== DATASET EXTRACT

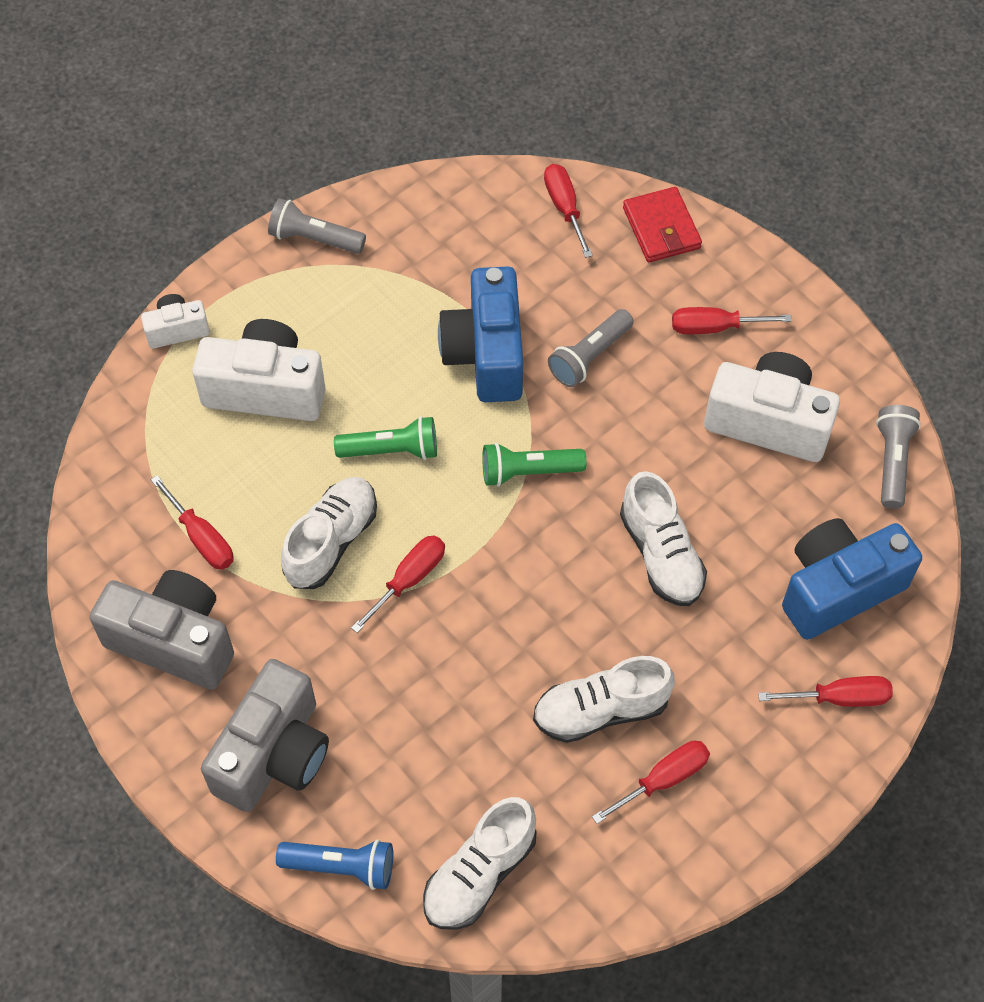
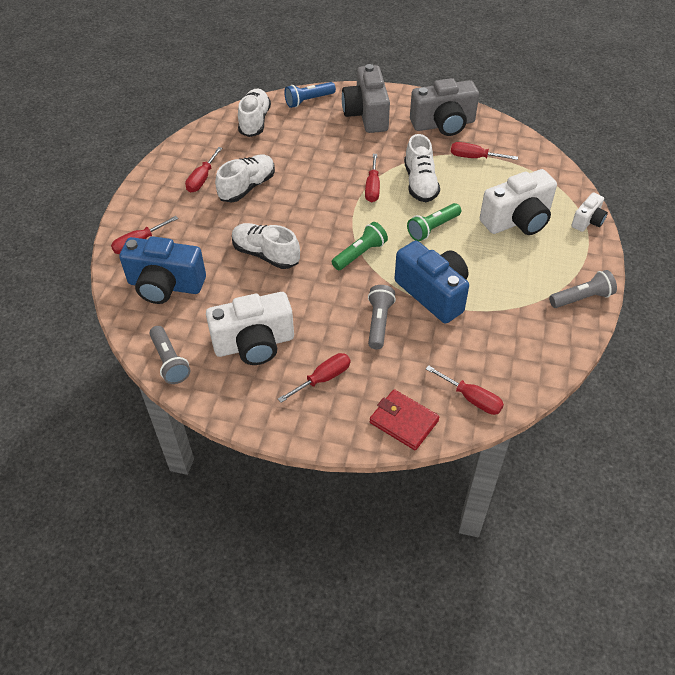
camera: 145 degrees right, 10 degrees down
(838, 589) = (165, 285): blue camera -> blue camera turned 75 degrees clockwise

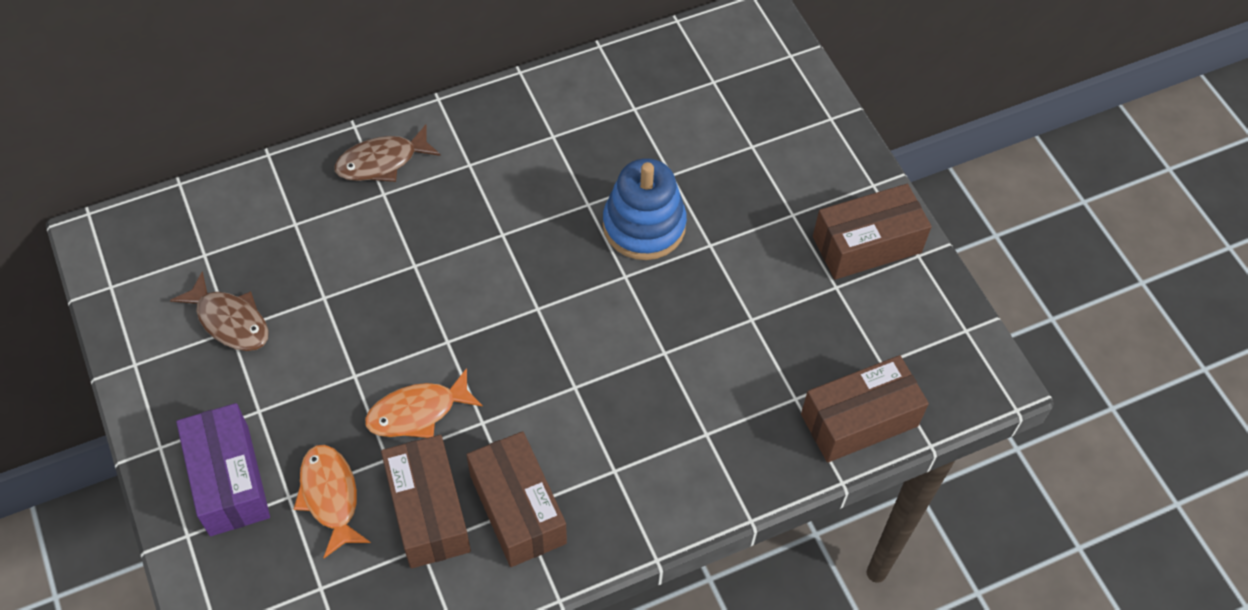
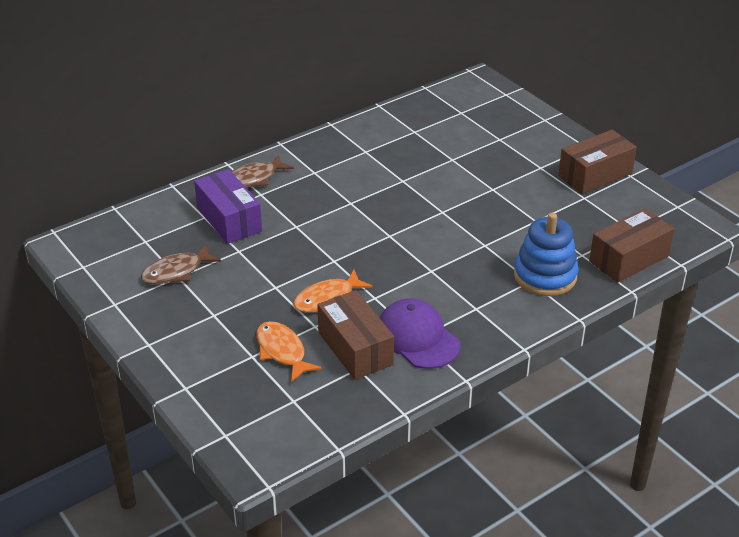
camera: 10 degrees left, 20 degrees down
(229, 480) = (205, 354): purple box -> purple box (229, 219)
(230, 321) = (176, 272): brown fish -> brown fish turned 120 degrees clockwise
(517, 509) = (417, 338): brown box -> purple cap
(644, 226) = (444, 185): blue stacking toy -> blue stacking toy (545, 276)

====

▶ _AIM OF THE TASK_
Everything in the entries above should be printed again exactly, apart from the pictures.

▶ _RESULT BELOW_
camera: 145 degrees right, 10 degrees down
(838, 589) = (165, 285): blue camera -> blue camera turned 75 degrees clockwise

camera: 10 degrees left, 20 degrees down
(229, 480) = (205, 354): purple box -> purple box (229, 219)
(230, 321) = (176, 272): brown fish -> brown fish turned 120 degrees clockwise
(517, 509) = (417, 338): brown box -> purple cap
(644, 226) = (444, 185): blue stacking toy -> blue stacking toy (545, 276)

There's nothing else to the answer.